- [Task instructions]
Lift out, unaltered, the lines of the material below between the line holding "building: [84,296,137,343] -> [14,202,59,242]" and the line holding "building: none -> [268,86,297,120]", counting both.

- [Listed records]
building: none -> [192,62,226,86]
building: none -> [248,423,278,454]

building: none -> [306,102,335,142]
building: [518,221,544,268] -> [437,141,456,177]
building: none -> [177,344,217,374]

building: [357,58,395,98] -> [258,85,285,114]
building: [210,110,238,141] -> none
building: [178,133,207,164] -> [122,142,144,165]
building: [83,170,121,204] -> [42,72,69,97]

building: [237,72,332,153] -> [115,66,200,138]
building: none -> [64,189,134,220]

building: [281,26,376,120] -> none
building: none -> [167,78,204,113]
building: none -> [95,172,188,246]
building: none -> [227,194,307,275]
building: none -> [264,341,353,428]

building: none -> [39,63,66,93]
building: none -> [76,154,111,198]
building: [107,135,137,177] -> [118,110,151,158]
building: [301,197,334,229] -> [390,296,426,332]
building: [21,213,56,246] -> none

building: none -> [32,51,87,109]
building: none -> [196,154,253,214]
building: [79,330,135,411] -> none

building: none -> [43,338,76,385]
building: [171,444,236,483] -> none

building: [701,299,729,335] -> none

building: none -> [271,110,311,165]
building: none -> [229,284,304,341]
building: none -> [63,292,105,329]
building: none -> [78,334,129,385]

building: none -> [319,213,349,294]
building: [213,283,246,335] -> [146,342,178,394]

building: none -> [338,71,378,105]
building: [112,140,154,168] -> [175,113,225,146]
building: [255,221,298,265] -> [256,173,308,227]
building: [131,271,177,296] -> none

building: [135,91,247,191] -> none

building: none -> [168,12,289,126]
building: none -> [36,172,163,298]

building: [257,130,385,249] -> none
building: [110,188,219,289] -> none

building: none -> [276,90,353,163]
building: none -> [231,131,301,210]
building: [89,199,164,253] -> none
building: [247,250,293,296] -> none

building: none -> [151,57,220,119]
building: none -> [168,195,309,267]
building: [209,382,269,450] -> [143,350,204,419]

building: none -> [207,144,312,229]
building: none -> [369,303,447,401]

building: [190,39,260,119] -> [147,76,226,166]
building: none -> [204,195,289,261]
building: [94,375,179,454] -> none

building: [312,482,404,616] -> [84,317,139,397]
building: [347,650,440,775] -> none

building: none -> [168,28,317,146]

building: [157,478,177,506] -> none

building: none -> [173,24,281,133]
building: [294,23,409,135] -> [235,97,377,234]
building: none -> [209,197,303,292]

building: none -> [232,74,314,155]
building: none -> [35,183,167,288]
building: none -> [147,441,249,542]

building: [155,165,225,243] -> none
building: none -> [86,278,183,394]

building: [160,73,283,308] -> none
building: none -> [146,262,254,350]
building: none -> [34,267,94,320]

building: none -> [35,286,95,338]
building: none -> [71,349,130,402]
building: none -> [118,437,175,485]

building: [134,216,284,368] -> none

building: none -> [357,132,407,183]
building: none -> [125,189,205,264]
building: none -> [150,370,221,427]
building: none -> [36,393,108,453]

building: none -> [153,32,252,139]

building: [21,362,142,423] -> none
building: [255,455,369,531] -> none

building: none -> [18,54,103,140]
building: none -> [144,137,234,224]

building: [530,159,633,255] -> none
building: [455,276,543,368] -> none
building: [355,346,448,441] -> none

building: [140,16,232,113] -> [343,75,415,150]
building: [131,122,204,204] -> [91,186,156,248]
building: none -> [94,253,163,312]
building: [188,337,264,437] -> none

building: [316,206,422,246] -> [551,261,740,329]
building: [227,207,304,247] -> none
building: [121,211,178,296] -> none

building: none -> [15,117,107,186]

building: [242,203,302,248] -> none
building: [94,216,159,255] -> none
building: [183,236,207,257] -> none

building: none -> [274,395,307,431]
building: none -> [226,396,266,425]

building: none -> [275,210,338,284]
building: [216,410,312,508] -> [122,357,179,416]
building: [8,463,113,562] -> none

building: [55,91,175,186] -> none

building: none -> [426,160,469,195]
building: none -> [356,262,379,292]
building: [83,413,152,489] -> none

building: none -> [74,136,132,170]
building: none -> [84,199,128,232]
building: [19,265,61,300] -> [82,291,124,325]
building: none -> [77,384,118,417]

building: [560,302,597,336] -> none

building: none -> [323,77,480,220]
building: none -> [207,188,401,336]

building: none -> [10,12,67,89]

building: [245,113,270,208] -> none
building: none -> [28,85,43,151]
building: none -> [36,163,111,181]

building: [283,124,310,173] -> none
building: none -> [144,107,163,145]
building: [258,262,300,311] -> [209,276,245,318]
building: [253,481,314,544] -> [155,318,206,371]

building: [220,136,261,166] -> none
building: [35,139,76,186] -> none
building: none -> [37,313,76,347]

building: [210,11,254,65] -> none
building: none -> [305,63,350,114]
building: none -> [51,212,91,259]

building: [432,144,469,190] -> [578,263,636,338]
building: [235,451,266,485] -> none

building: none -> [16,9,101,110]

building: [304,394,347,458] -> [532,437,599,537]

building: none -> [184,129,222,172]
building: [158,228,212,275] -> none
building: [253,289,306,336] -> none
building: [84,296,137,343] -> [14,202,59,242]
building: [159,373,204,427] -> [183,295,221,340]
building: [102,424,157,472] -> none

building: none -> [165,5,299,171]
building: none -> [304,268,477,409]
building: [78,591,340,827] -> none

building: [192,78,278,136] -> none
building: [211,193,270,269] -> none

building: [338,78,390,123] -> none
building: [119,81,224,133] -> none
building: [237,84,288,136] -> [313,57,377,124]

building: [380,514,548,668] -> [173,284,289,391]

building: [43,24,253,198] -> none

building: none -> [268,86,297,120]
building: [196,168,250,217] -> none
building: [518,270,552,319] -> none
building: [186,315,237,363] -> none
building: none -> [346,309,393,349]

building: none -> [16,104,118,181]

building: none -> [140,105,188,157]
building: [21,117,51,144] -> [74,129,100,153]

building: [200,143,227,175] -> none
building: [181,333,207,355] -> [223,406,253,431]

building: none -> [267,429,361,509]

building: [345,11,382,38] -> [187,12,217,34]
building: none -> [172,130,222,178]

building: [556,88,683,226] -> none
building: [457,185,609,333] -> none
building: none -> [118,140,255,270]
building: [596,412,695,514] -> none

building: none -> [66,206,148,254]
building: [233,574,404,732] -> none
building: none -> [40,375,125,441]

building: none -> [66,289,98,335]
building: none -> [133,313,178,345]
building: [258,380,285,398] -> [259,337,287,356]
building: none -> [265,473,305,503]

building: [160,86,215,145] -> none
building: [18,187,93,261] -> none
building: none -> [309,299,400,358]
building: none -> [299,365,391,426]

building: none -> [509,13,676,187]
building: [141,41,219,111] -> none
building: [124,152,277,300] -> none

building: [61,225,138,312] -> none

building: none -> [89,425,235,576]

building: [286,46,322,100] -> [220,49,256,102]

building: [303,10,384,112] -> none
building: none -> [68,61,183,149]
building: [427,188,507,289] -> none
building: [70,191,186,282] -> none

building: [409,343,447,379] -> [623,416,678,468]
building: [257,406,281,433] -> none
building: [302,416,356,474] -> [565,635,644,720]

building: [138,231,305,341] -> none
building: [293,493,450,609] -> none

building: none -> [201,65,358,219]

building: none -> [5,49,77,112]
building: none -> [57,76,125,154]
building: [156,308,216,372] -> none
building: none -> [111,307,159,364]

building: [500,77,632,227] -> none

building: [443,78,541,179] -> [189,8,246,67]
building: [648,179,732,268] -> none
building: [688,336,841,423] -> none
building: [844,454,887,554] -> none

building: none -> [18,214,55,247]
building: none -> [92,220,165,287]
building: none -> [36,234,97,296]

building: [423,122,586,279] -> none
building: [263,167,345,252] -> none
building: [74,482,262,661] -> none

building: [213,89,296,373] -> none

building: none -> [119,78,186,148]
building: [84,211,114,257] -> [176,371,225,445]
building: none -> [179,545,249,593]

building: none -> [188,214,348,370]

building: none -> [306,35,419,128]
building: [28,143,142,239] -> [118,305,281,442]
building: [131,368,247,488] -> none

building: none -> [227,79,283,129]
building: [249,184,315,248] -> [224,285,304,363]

- [Exercise output]
building: [84,296,137,343] -> [14,202,59,242]
building: [159,373,204,427] -> [183,295,221,340]
building: [102,424,157,472] -> none

building: none -> [165,5,299,171]
building: none -> [304,268,477,409]
building: [78,591,340,827] -> none

building: [192,78,278,136] -> none
building: [211,193,270,269] -> none

building: [338,78,390,123] -> none
building: [119,81,224,133] -> none
building: [237,84,288,136] -> [313,57,377,124]

building: [380,514,548,668] -> [173,284,289,391]

building: [43,24,253,198] -> none

building: none -> [268,86,297,120]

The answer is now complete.